§ Request: With the pictures removed, write out the full listing below exactly.

(Material for the task Opens)

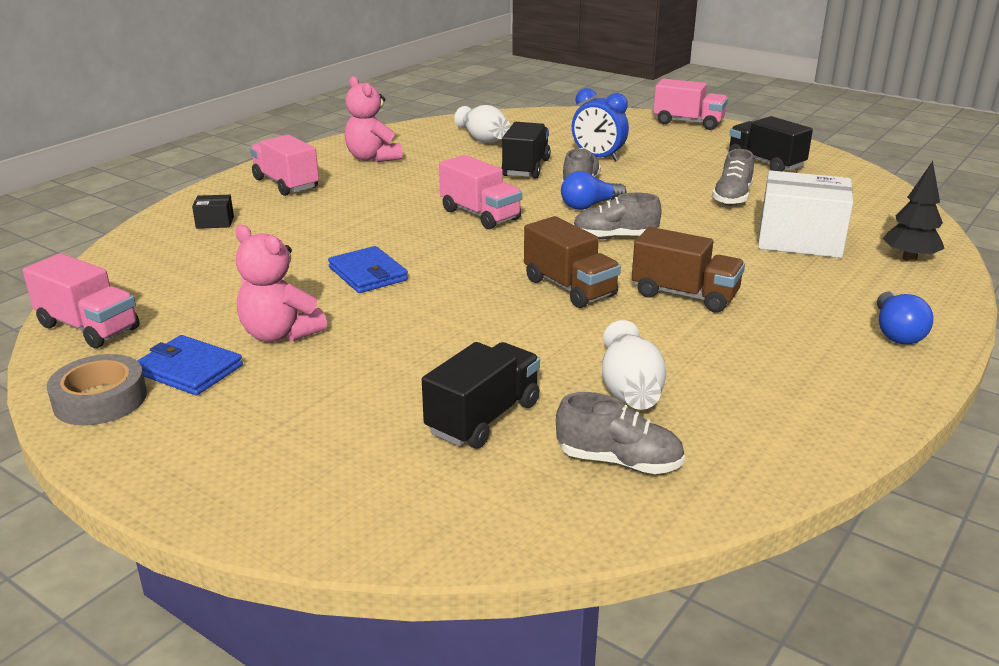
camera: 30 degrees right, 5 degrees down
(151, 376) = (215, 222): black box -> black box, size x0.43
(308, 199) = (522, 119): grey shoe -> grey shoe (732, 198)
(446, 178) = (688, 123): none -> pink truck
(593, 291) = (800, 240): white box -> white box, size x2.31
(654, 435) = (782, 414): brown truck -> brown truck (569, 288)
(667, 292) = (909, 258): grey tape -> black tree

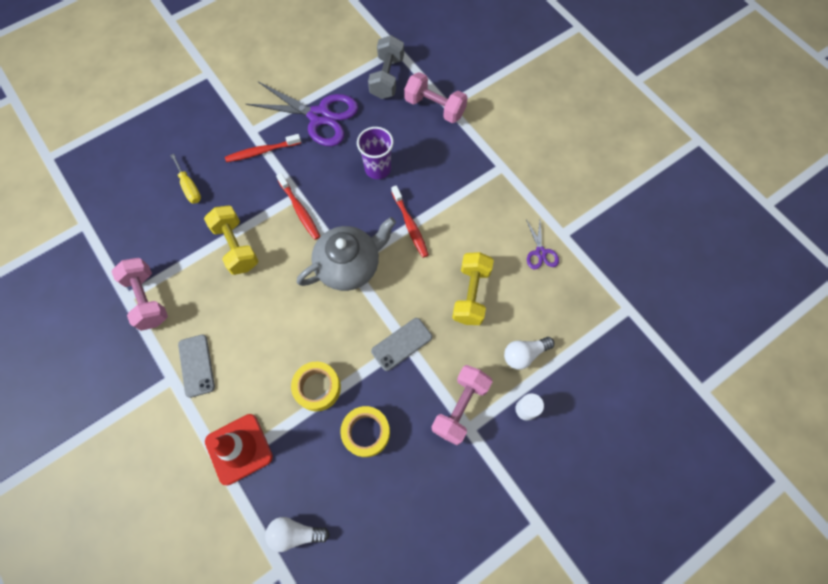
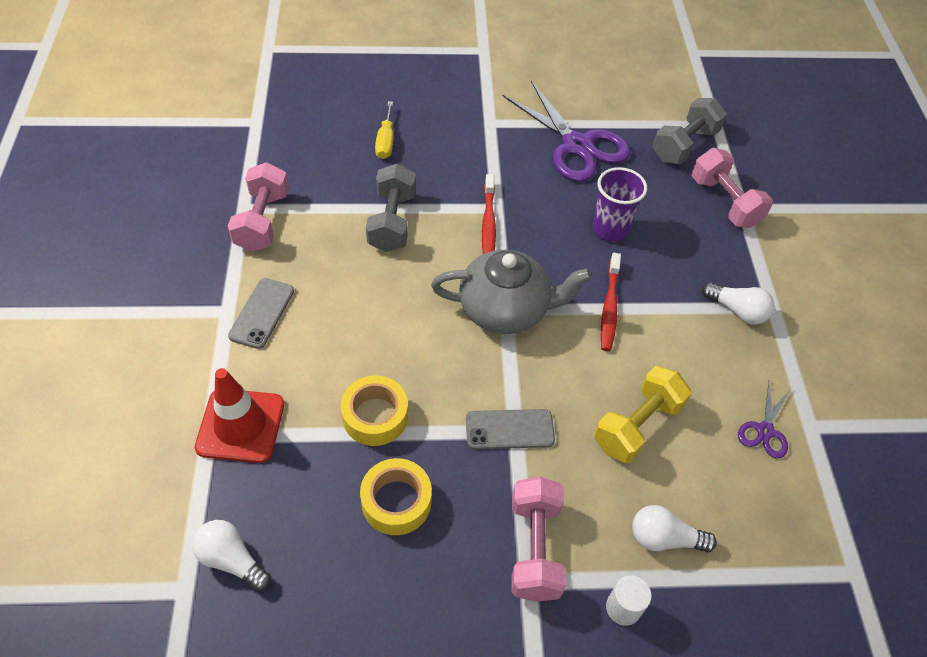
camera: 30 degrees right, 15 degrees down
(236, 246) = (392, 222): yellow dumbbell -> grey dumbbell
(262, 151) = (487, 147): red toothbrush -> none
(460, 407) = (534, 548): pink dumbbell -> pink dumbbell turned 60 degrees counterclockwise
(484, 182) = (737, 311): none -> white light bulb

(Material for the task Closes)

§ Solution to the problem:
camera: 30 degrees right, 5 degrees down
(151, 376) = (215, 222): black box -> black box, size x0.43
(308, 199) = (522, 119): grey shoe -> grey shoe (732, 198)
(446, 178) = (688, 123): none -> pink truck
(593, 291) = (800, 240): white box -> white box, size x2.31
(654, 435) = (782, 414): brown truck -> brown truck (569, 288)
(667, 292) = (909, 258): grey tape -> black tree

camera: 30 degrees right, 15 degrees down
(236, 246) = (392, 222): yellow dumbbell -> grey dumbbell
(262, 151) = (487, 147): red toothbrush -> none
(460, 407) = (534, 548): pink dumbbell -> pink dumbbell turned 60 degrees counterclockwise
(484, 182) = (737, 311): none -> white light bulb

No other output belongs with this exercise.